• _WORK TASK_
Identify and pull out each line of the entries in which "black" occurs.

• _MATERIAL PROVIDED_
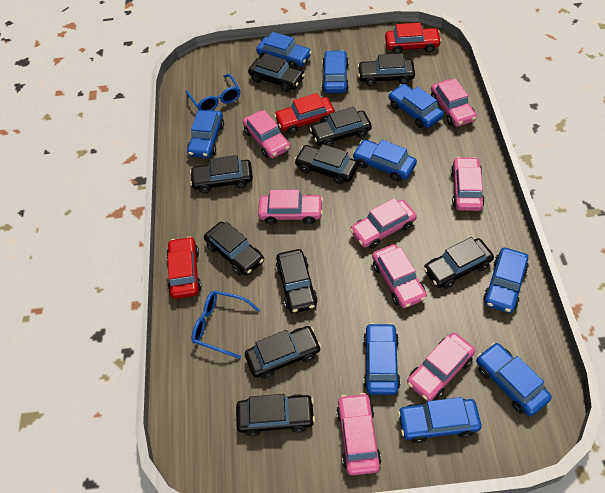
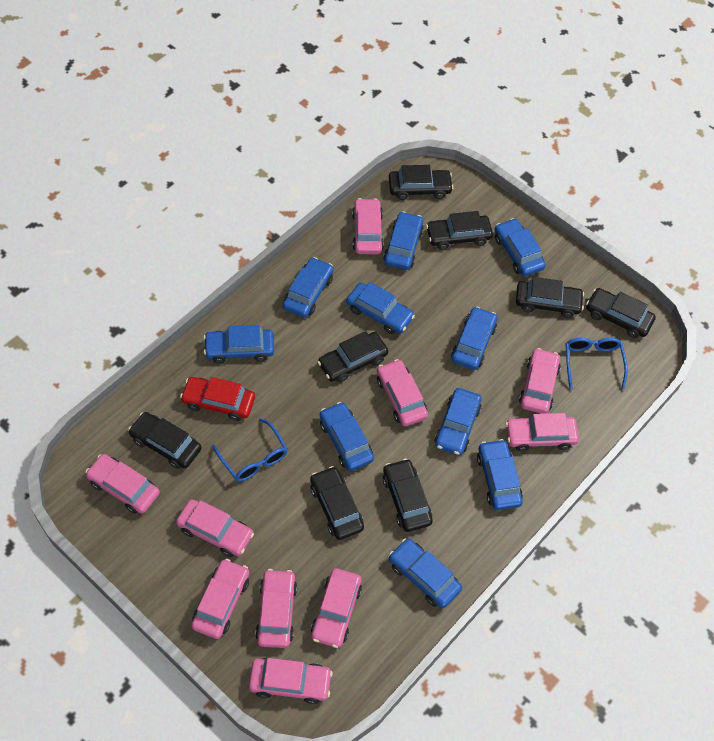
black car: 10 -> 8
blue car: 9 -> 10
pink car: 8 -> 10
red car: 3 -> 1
---
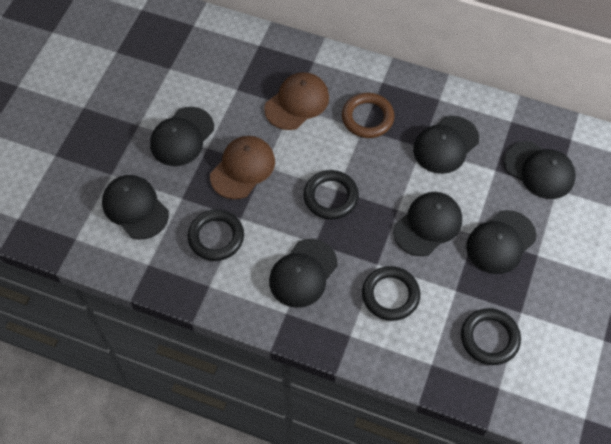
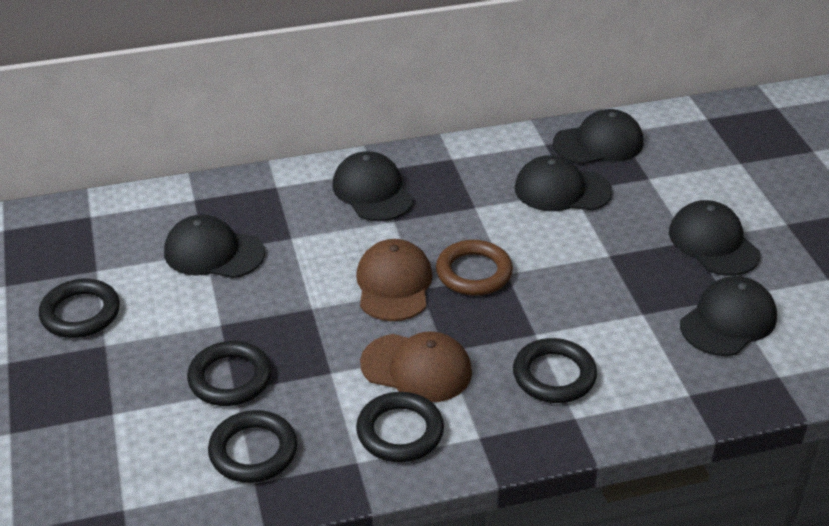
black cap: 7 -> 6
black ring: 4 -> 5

• _RESPONSE TO THE EXERCISE_
black car: 10 -> 8
black cap: 7 -> 6
black ring: 4 -> 5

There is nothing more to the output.